- _PROVIDED DATA_
★ ★ ★ ★ ★ ★ ★

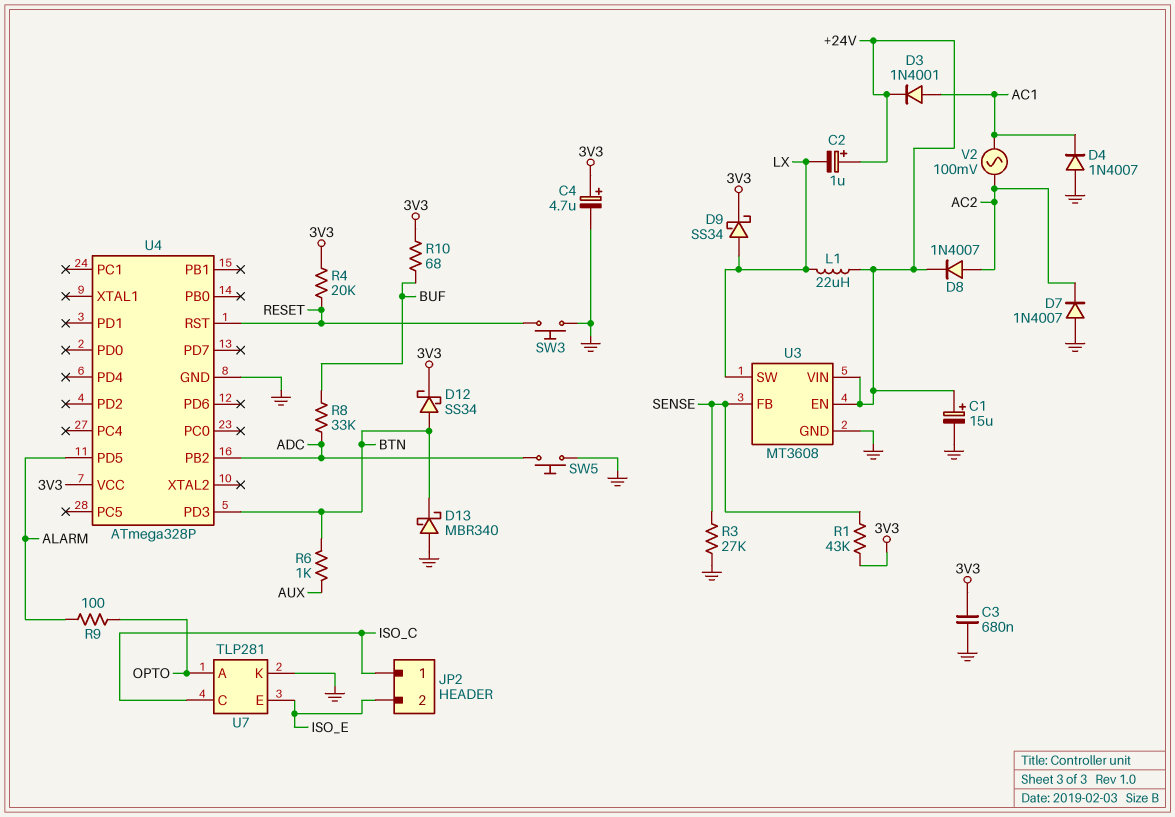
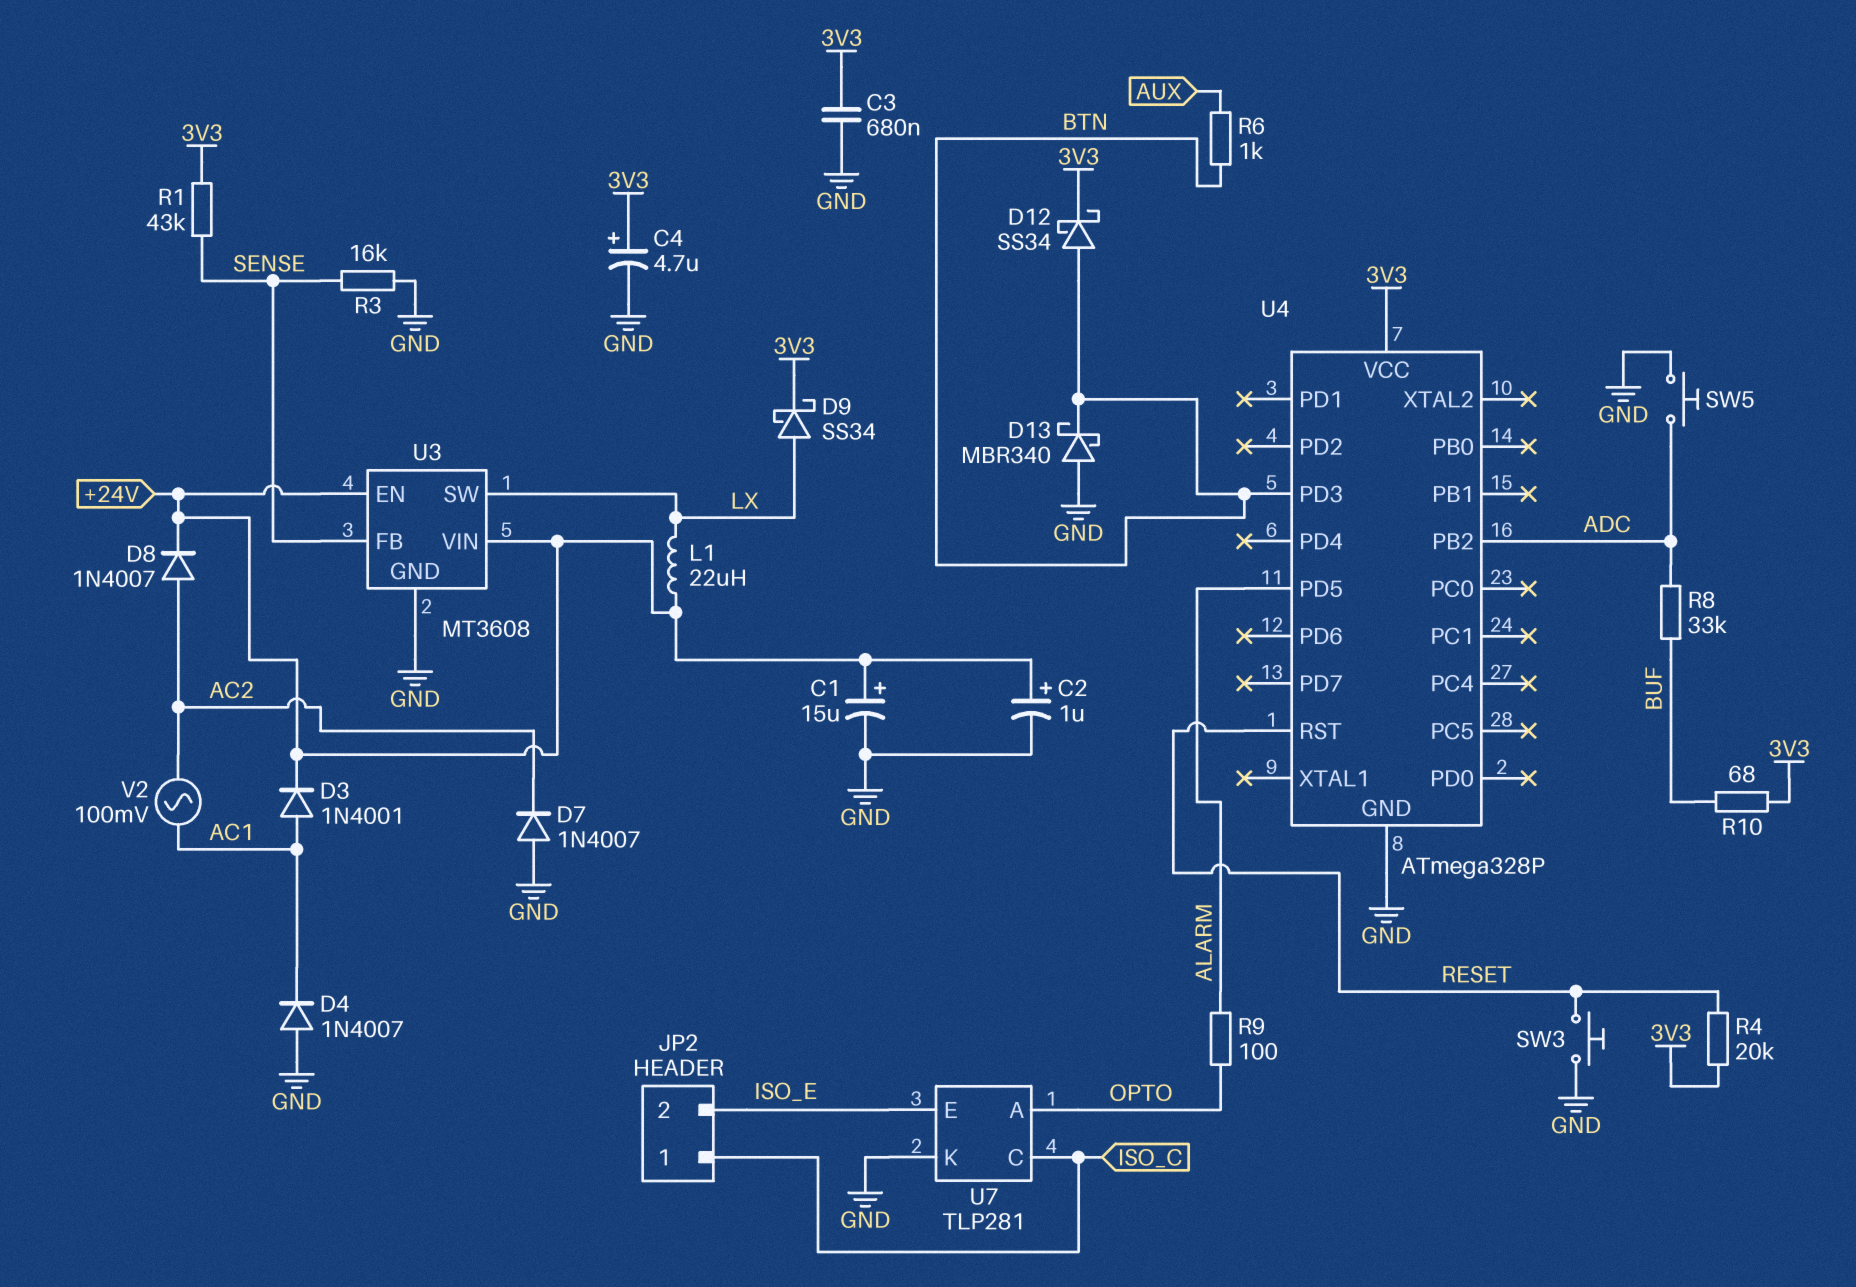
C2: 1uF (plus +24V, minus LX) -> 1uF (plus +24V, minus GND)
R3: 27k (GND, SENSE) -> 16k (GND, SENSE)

★ ★ ★ ★ ★ ★ ★

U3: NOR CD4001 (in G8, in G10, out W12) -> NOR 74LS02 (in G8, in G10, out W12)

★ ★ ★ ★ ★ ★ ★

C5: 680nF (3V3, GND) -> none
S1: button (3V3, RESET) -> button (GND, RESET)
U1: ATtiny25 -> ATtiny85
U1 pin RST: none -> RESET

★ ★ ★ ★ ★ ★ ★

- _WHAT TO PRODUCE_
Within the material above, transcribe exactly the lines that run from the line holding "C2: 1uF (plus" through the line holding "R3: 27k (GND, SENSE) -> 16k (GND, SENSE)".

- _RESPONSE TO THIS TASK_
C2: 1uF (plus +24V, minus LX) -> 1uF (plus +24V, minus GND)
R3: 27k (GND, SENSE) -> 16k (GND, SENSE)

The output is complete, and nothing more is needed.